→ **Your assignment**
Among the records that follow, find each line holding the word "teddy" and copy it.

→ **Exercise input**
--------------------------------------------------
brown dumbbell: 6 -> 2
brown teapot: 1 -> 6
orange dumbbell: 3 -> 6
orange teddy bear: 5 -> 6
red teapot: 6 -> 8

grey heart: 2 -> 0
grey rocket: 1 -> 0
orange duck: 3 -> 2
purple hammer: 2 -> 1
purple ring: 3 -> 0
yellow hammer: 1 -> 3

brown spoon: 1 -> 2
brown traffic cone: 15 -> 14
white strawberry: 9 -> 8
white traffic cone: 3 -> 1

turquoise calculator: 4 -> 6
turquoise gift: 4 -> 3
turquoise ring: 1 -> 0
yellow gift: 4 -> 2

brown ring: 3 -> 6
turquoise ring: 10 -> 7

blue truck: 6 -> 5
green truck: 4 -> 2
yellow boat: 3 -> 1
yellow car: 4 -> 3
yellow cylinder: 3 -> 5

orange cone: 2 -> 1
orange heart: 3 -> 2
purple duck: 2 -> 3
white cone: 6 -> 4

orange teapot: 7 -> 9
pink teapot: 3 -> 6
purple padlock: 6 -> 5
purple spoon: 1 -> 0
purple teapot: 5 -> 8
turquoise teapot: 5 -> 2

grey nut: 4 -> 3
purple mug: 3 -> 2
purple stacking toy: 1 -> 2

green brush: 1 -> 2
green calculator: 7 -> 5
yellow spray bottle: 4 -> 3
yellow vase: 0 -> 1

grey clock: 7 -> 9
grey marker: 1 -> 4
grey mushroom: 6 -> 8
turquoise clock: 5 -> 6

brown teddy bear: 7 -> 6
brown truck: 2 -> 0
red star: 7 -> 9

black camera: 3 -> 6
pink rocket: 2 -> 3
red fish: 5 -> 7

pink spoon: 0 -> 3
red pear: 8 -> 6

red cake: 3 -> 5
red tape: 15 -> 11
--------------------------------------------------
→ **Reply to the exercise**
orange teddy bear: 5 -> 6
brown teddy bear: 7 -> 6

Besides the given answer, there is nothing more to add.